*Problem requirements*:
Pick out each line in the entries below that contains the string "Viola", matching upper and lower case exactly.

[Part of a data file]
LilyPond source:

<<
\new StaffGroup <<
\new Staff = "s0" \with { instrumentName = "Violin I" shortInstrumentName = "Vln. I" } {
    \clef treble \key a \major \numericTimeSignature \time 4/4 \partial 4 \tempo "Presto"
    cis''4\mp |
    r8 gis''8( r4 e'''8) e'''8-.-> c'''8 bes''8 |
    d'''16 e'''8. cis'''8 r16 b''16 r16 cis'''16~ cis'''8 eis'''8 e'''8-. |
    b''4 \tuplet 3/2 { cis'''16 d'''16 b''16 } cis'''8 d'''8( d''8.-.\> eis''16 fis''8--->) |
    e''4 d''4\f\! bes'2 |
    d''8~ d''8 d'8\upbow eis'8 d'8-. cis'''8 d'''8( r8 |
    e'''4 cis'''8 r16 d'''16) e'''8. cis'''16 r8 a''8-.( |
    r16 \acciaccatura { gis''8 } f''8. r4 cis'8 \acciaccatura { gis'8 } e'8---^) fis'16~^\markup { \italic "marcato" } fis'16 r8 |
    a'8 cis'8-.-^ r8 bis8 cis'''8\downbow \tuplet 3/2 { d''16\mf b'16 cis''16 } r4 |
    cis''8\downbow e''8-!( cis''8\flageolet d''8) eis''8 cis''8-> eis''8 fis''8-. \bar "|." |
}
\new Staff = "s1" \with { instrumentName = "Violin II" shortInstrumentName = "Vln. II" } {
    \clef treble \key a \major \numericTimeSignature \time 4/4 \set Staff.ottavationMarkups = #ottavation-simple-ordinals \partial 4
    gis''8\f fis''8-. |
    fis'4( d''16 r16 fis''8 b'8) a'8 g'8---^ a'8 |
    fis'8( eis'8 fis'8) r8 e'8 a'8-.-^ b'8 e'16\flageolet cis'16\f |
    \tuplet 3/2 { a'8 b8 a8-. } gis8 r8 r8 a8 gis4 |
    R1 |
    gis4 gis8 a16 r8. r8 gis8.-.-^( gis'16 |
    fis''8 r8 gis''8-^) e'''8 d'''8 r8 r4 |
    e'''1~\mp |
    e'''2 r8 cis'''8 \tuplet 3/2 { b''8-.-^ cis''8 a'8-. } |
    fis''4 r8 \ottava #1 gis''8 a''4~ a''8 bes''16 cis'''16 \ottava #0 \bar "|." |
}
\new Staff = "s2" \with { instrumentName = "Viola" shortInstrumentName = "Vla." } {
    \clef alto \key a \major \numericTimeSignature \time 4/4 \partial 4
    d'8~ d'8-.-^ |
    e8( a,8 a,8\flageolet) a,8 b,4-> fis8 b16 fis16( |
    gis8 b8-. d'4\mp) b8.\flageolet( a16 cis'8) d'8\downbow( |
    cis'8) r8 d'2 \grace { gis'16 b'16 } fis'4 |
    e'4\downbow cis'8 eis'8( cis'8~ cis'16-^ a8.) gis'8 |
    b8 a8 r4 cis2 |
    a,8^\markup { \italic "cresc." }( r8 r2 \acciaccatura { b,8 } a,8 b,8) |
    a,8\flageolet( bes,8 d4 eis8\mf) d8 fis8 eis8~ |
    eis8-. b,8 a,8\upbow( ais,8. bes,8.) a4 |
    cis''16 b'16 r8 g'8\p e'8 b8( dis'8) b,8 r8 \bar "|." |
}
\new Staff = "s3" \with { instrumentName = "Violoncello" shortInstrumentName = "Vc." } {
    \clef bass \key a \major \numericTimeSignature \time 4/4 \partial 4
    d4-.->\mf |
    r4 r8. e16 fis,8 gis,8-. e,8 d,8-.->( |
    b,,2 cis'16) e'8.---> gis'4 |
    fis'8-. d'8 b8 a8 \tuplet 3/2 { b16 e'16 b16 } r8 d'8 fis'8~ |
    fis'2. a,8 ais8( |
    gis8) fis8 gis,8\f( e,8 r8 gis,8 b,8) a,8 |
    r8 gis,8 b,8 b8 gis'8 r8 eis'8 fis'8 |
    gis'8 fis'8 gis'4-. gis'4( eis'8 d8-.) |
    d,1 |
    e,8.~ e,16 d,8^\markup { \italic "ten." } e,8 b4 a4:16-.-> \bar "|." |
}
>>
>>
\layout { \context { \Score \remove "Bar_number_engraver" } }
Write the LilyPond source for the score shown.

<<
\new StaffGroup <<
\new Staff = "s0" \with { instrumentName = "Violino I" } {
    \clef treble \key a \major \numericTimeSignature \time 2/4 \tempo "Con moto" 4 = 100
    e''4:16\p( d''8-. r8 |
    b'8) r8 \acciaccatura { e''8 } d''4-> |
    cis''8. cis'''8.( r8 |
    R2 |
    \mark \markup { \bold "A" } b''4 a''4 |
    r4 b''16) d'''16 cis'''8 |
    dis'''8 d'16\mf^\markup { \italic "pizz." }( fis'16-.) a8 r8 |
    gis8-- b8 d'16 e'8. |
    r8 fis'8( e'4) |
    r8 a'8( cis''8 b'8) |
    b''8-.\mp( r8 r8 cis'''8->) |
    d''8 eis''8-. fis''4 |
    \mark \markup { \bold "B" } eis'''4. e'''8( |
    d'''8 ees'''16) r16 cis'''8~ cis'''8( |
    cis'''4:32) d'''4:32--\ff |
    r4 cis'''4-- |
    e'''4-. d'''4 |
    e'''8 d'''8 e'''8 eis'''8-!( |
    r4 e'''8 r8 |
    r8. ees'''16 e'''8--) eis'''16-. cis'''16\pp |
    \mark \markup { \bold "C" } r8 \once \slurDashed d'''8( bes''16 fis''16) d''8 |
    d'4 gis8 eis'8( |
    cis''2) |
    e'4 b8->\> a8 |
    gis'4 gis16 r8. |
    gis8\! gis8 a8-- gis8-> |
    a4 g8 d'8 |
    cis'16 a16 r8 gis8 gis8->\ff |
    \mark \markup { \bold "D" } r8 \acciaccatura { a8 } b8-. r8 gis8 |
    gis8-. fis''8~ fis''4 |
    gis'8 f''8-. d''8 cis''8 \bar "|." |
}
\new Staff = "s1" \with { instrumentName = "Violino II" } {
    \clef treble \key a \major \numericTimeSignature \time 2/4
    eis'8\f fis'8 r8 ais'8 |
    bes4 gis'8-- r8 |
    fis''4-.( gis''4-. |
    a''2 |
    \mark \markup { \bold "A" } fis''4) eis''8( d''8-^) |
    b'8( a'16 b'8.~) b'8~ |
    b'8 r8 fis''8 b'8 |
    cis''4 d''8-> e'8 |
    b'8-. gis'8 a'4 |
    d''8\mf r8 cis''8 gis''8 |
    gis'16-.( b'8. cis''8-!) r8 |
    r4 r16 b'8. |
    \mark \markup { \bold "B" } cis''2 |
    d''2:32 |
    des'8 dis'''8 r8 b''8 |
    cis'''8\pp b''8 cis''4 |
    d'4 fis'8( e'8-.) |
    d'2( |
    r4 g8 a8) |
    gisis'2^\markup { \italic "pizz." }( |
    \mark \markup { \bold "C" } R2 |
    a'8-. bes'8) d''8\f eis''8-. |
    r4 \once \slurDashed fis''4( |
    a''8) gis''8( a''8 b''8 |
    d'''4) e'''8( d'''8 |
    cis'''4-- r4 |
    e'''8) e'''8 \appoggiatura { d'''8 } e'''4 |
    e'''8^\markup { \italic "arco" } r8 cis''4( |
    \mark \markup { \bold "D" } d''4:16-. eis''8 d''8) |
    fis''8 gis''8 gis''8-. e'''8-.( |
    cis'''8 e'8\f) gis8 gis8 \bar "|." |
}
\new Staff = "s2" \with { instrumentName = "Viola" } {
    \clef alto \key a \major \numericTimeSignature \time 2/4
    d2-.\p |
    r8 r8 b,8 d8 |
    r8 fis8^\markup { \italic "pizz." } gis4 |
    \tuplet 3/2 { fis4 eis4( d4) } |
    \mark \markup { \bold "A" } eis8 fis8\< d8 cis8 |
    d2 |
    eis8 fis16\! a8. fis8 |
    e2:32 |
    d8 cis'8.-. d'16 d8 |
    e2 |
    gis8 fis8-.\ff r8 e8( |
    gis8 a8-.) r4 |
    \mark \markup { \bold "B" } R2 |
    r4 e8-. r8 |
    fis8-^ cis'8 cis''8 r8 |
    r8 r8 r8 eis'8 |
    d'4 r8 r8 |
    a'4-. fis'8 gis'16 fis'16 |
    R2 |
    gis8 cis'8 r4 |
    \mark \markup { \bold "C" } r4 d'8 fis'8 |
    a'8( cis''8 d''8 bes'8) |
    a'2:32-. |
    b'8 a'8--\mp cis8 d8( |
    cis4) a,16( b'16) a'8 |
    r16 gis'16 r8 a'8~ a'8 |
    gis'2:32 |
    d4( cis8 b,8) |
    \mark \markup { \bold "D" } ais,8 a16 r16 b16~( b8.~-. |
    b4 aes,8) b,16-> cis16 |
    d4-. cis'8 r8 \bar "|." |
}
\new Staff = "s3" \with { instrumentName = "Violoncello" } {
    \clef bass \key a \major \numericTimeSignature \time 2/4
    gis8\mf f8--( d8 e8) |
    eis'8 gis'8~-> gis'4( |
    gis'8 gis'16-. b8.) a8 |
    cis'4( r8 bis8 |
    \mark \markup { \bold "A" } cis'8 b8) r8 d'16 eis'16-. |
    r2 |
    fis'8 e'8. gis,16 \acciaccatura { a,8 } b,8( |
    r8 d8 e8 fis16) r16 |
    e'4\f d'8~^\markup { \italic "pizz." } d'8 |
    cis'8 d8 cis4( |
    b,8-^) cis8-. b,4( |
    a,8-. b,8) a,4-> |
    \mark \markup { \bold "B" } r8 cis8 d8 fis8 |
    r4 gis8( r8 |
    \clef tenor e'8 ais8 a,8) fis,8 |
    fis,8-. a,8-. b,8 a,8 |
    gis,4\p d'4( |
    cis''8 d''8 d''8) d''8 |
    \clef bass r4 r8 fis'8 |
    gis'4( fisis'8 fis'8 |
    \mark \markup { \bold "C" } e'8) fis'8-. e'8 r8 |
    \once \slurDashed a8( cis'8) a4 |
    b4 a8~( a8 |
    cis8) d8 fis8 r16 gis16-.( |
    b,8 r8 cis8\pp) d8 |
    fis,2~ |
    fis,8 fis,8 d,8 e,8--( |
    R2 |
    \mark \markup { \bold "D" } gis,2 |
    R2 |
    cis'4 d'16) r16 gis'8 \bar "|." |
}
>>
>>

*Solution to the exercise*:
\new Staff = "s2" \with { instrumentName = "Viola" shortInstrumentName = "Vla." } {
\new Staff = "s2" \with { instrumentName = "Viola" } {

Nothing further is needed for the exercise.